** Exercise input follows **

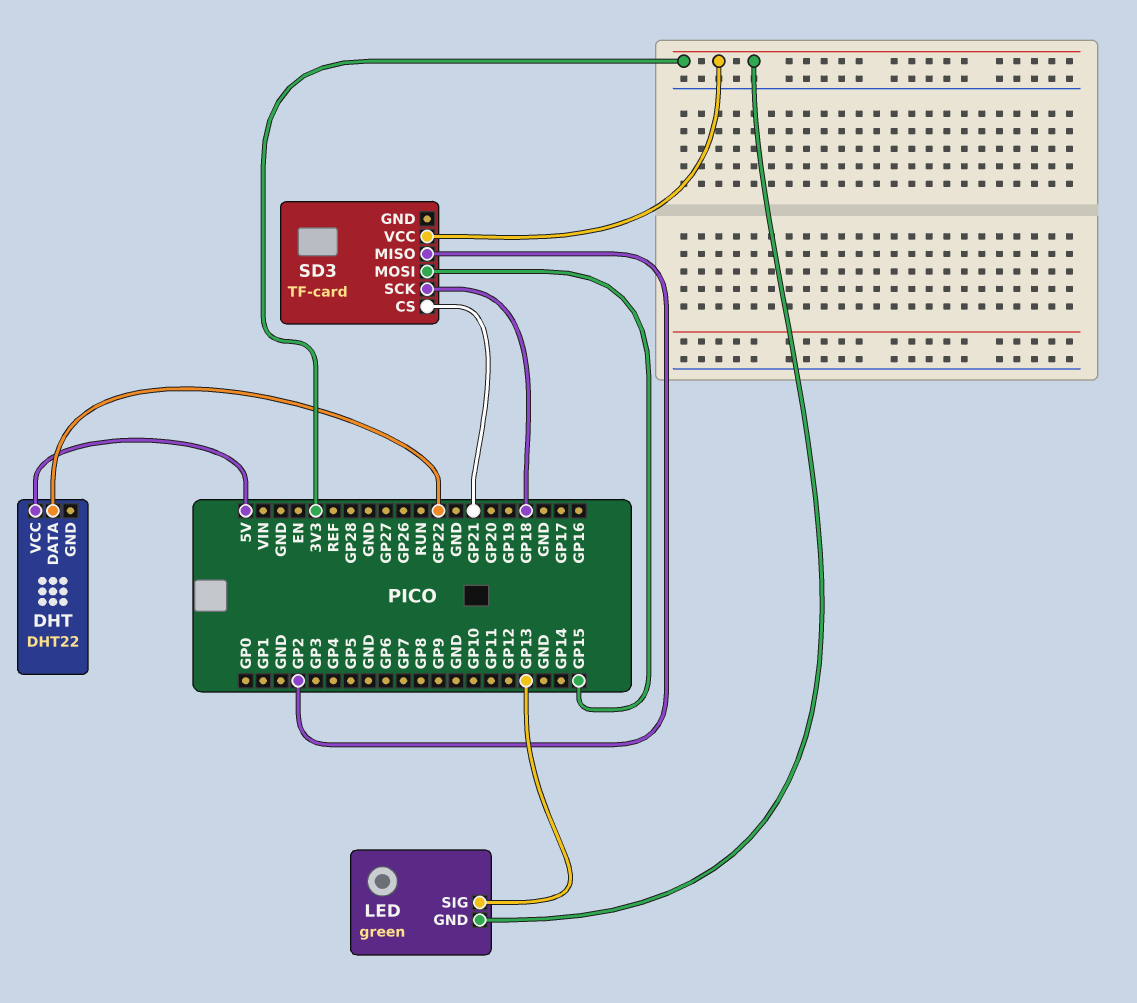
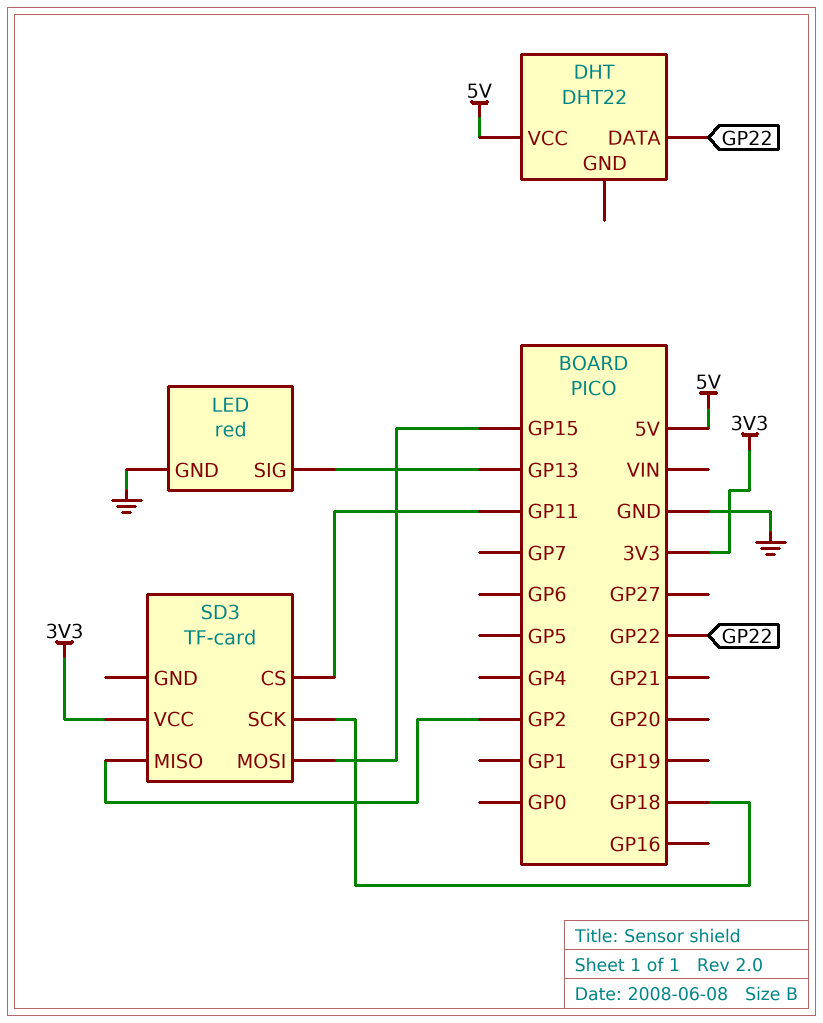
LED: green -> red
LED pin GND: 3V3 -> GND
SD3 pin CS: GP21 -> GP11

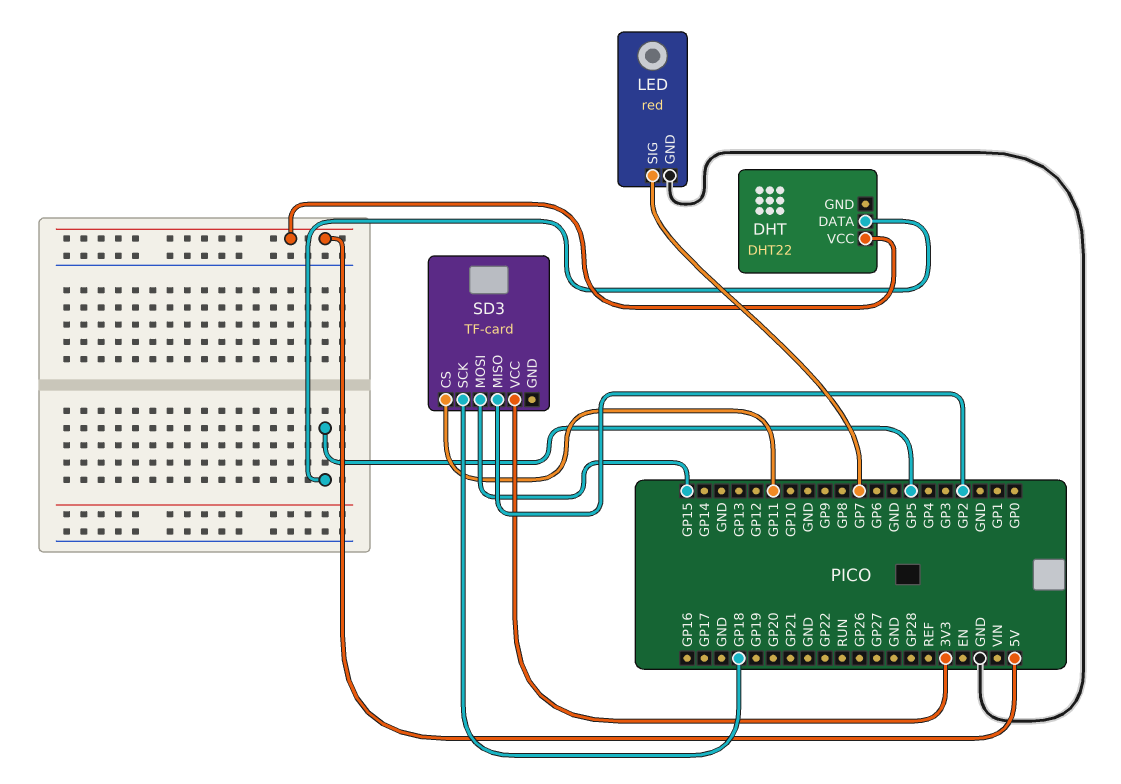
DHT pin DATA: GP22 -> GP5
LED pin SIG: GP13 -> GP7

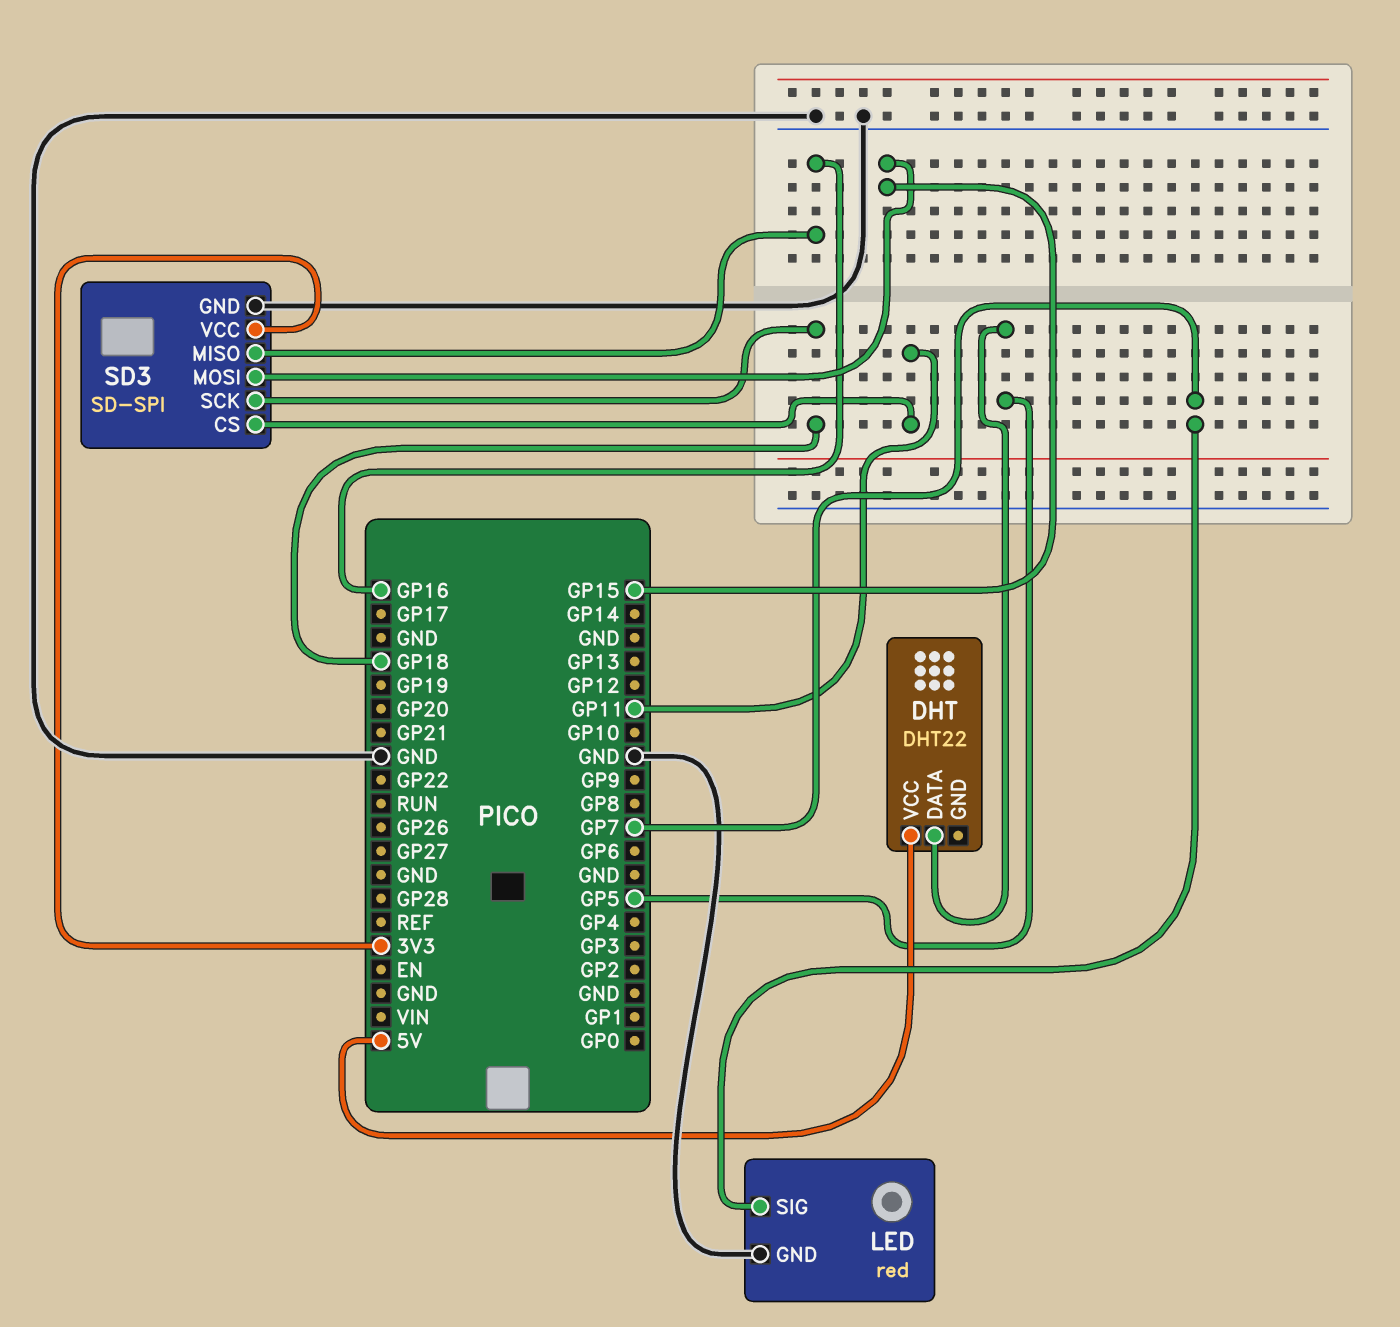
SD3: TF-card -> SD-SPI
SD3 pin GND: none -> GND
SD3 pin MISO: GP2 -> GP16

** End of Exercise input **

(Try it):
Pictures should be left out when the records above are restated exactly.

(Result):
LED: green -> red
LED pin GND: 3V3 -> GND
SD3 pin CS: GP21 -> GP11

DHT pin DATA: GP22 -> GP5
LED pin SIG: GP13 -> GP7

SD3: TF-card -> SD-SPI
SD3 pin GND: none -> GND
SD3 pin MISO: GP2 -> GP16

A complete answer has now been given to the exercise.